EXERCISE DATA =

☆ ☆ ☆ ☆ ☆

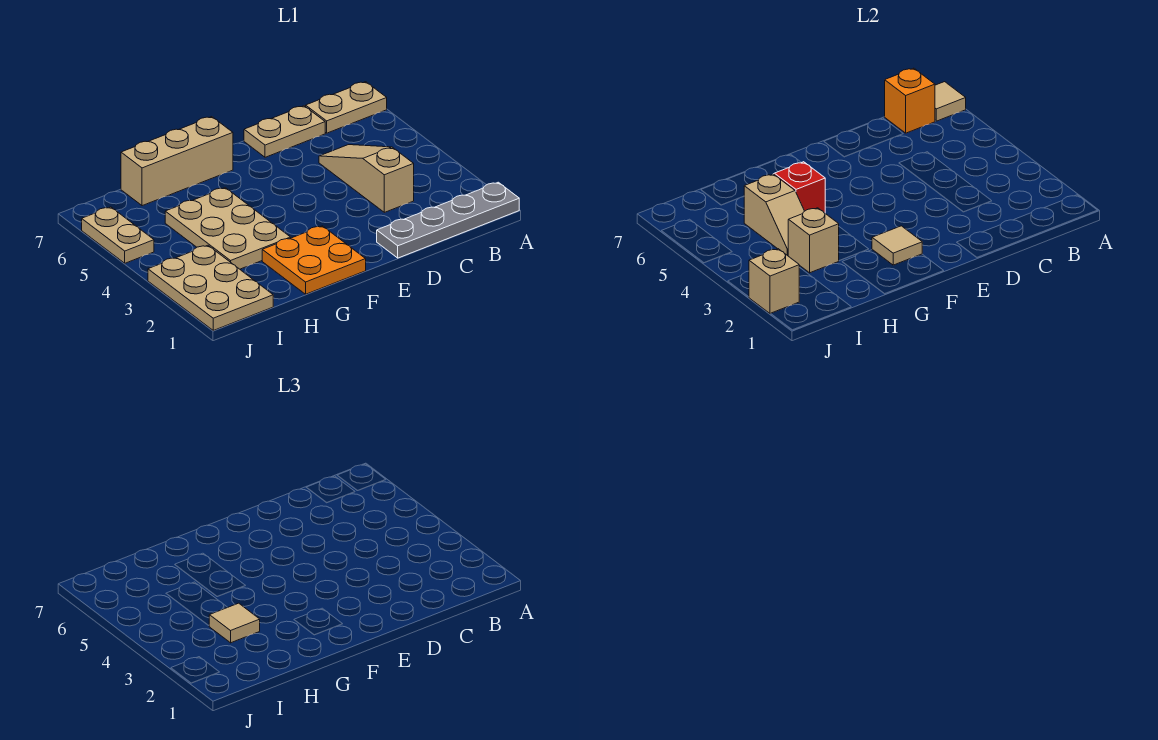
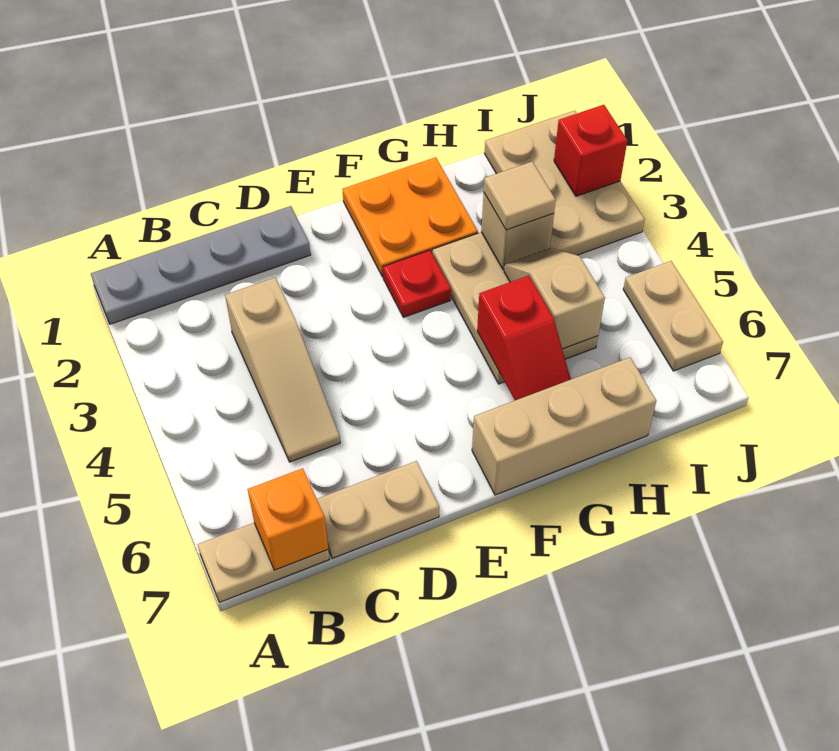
tan tile A7 level 2 -> none
tan tile F2 level 2 -> none
none -> red plate F3 level 1
tan brick J2 level 2 -> red brick J2 level 2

☆ ☆ ☆ ☆ ☆

WHAT YOU HAVE TO DO = The answer must be the lines from the one containing "tan tile F2 level 2 -> none" to the final line of the data above, copied exactly, both included, with nothing added.

RESULT OF THIS TASK =
tan tile F2 level 2 -> none
none -> red plate F3 level 1
tan brick J2 level 2 -> red brick J2 level 2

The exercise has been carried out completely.